(Extracted entries Opens)

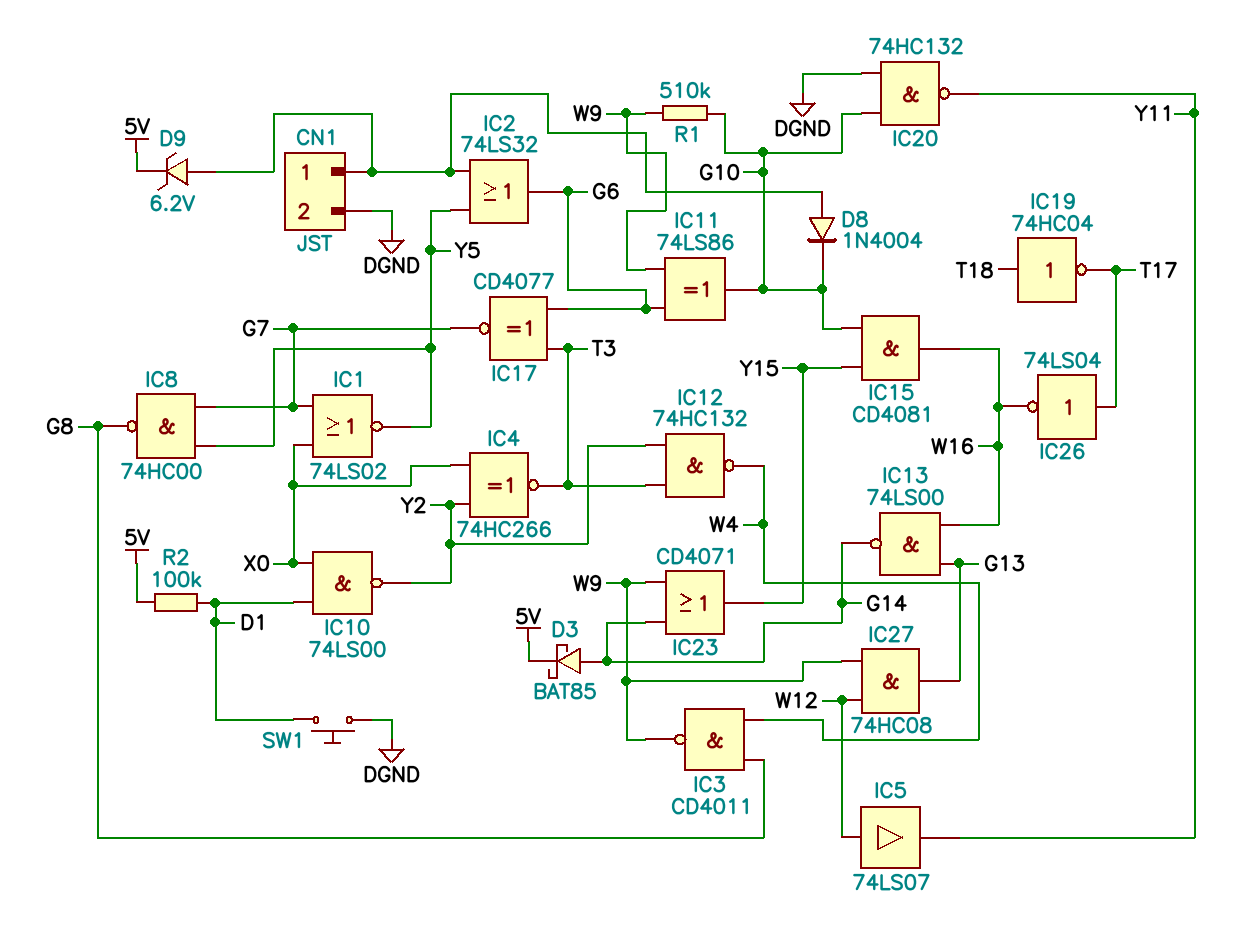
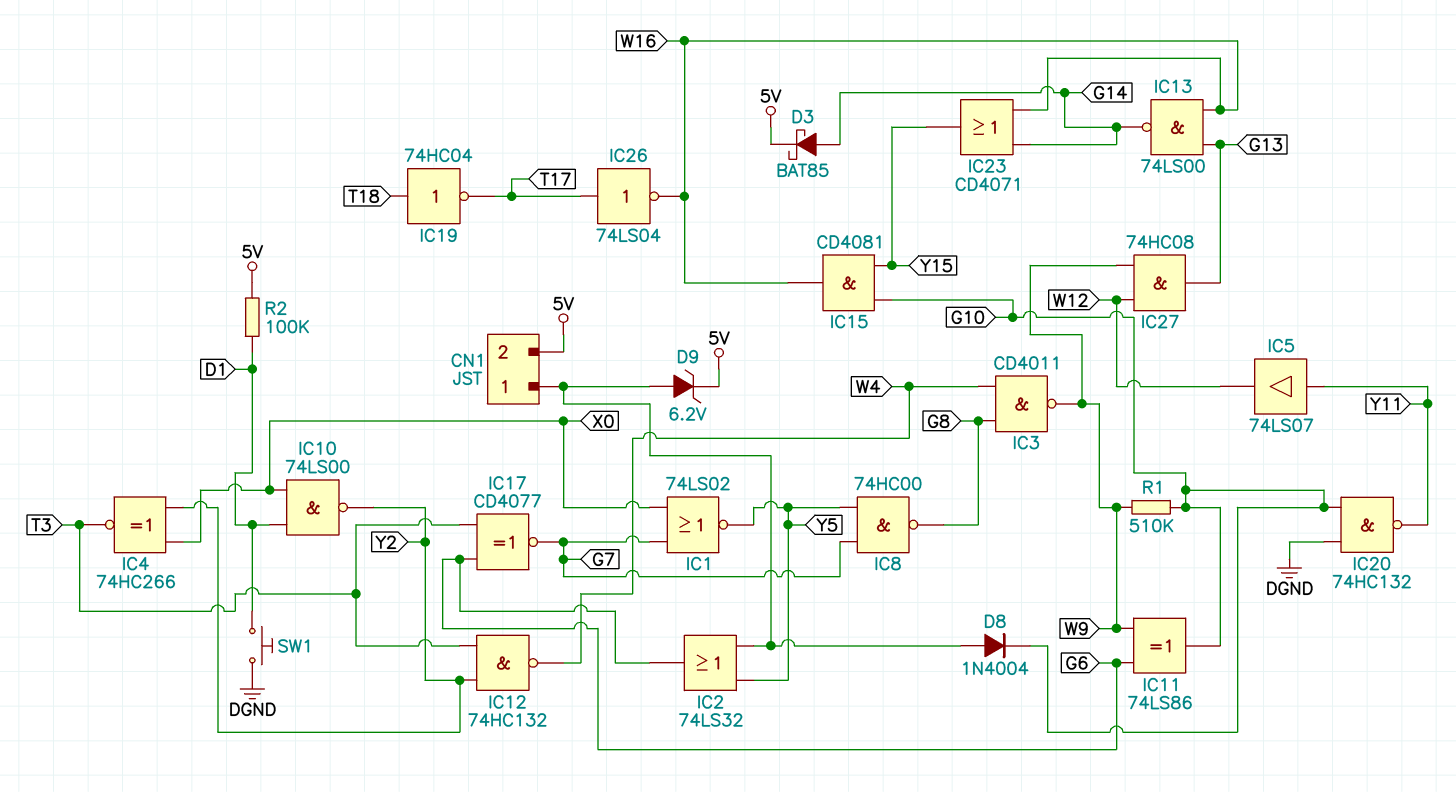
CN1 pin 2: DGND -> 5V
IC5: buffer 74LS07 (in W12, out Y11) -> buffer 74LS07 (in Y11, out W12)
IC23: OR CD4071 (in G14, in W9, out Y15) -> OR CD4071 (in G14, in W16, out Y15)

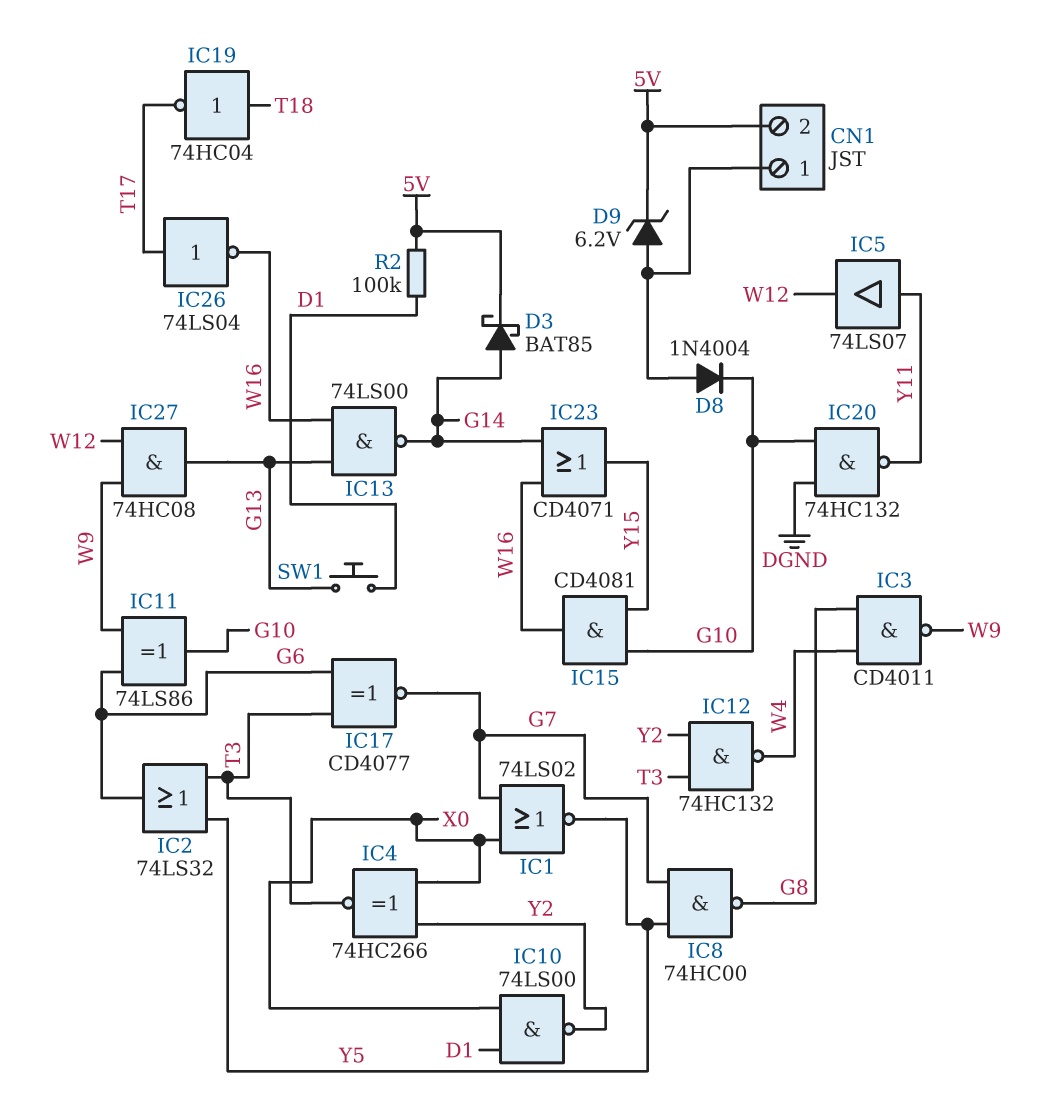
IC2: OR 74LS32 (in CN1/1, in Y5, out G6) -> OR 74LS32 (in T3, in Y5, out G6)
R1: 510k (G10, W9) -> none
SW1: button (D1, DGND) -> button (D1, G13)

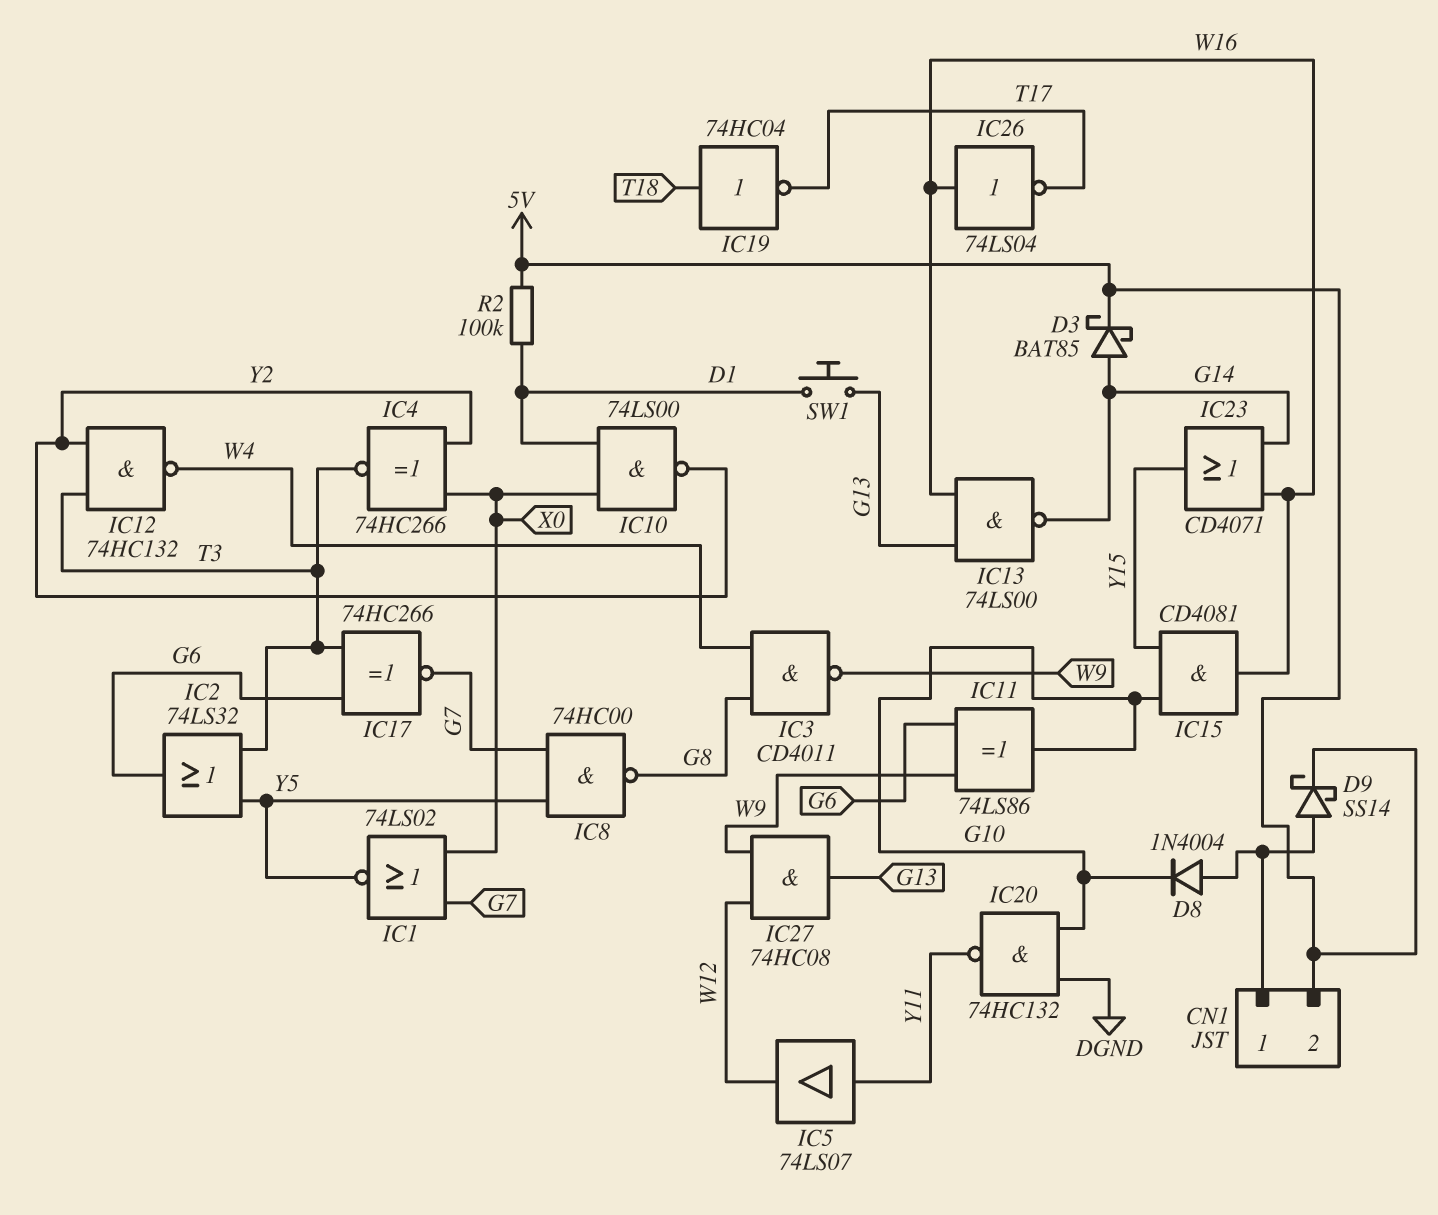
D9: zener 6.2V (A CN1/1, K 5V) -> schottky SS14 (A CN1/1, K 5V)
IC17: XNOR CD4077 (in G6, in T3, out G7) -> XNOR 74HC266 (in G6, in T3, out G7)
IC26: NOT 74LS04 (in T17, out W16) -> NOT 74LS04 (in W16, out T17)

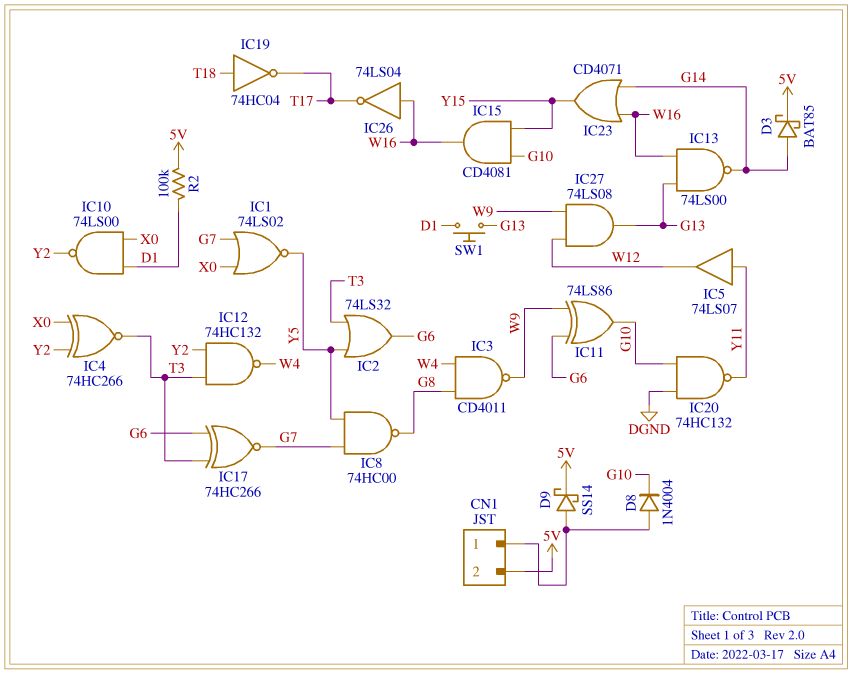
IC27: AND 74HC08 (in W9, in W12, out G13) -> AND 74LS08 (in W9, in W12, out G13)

(Extracted entries Closes)
(Extracted entries Opens)

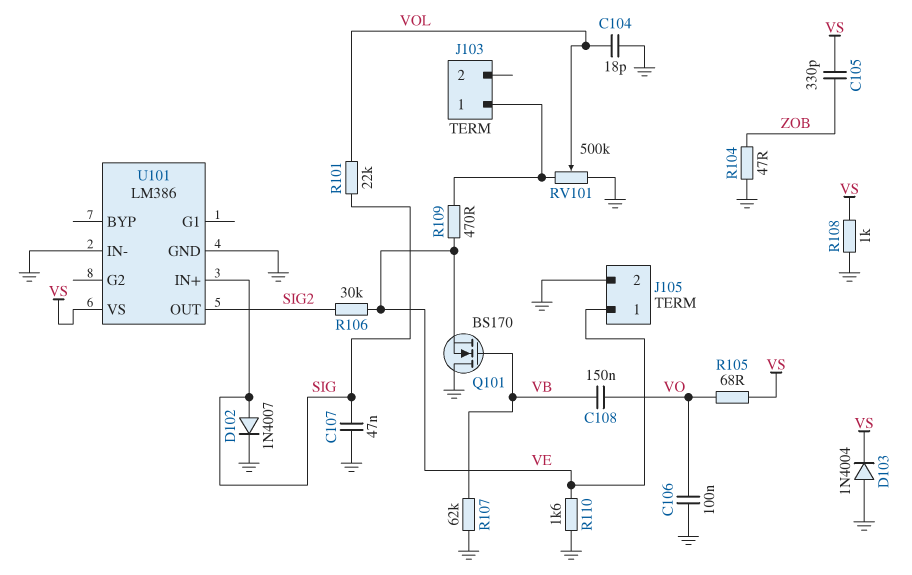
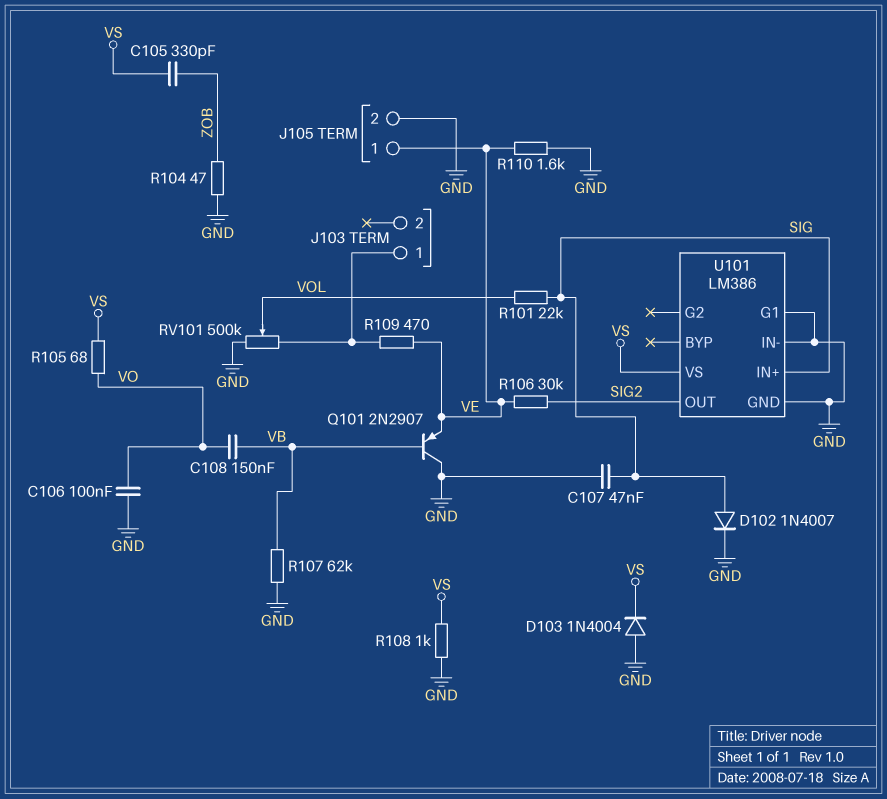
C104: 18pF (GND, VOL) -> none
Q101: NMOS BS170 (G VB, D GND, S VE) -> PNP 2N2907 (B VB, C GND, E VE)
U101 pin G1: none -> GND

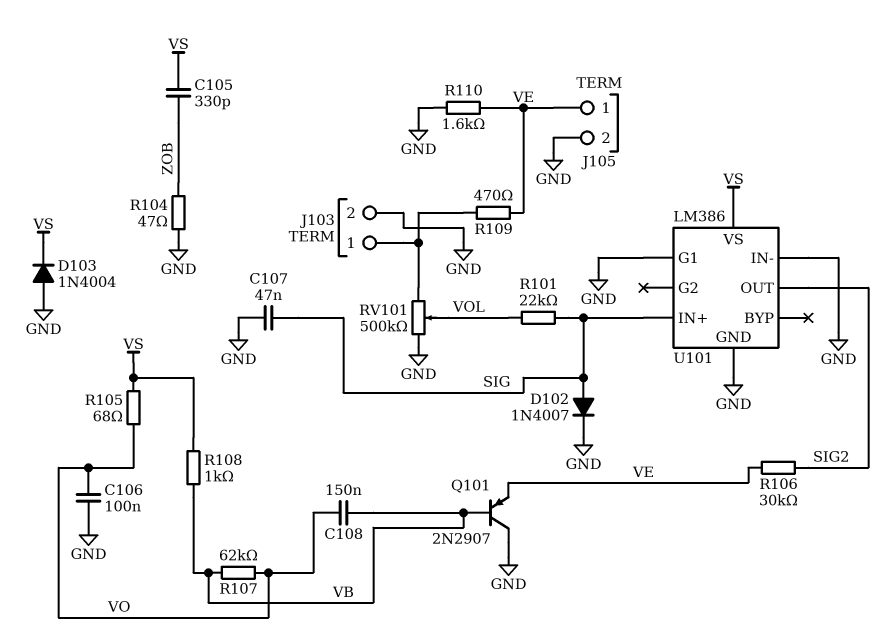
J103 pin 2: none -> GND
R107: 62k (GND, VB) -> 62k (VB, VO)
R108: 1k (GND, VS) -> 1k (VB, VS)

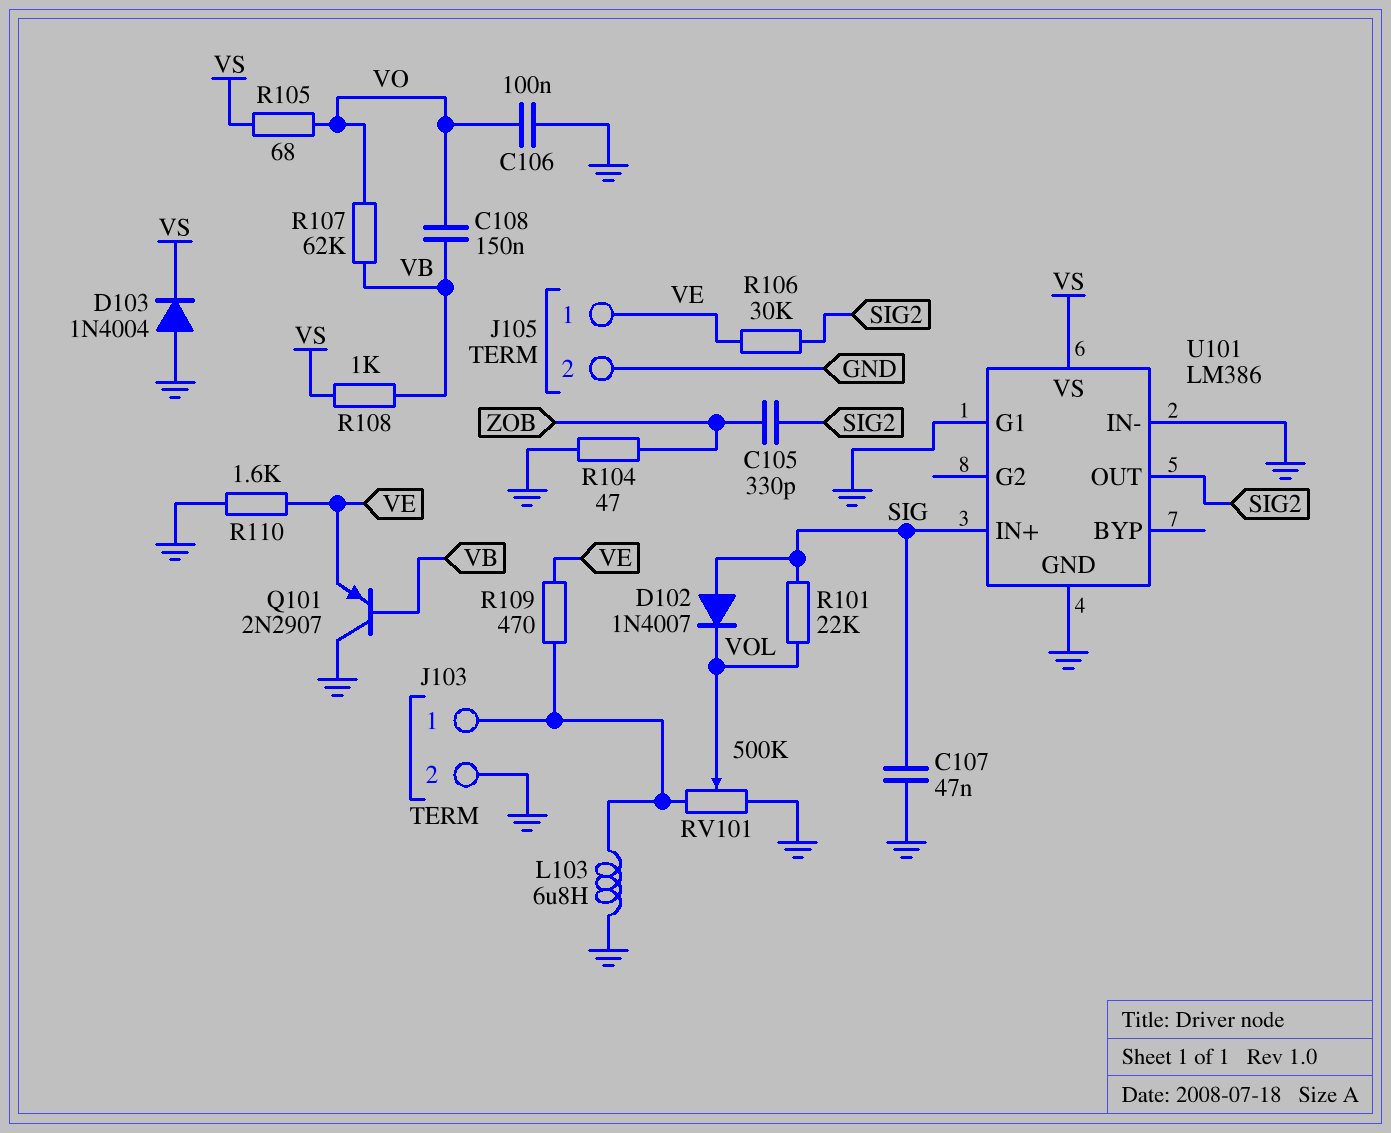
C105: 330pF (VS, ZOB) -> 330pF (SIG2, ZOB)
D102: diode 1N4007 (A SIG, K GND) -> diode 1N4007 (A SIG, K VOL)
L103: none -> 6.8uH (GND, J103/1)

(Extracted entries Closes)

Problem to work on: Would you write out exactly the lines above, starting at the line containing "J103 pin 2: none -> GND" and stopping after the line containing "L103: none -> 6.8uH (GND, J103/1)"? Omit the pictures.

The completed task:
J103 pin 2: none -> GND
R107: 62k (GND, VB) -> 62k (VB, VO)
R108: 1k (GND, VS) -> 1k (VB, VS)

C105: 330pF (VS, ZOB) -> 330pF (SIG2, ZOB)
D102: diode 1N4007 (A SIG, K GND) -> diode 1N4007 (A SIG, K VOL)
L103: none -> 6.8uH (GND, J103/1)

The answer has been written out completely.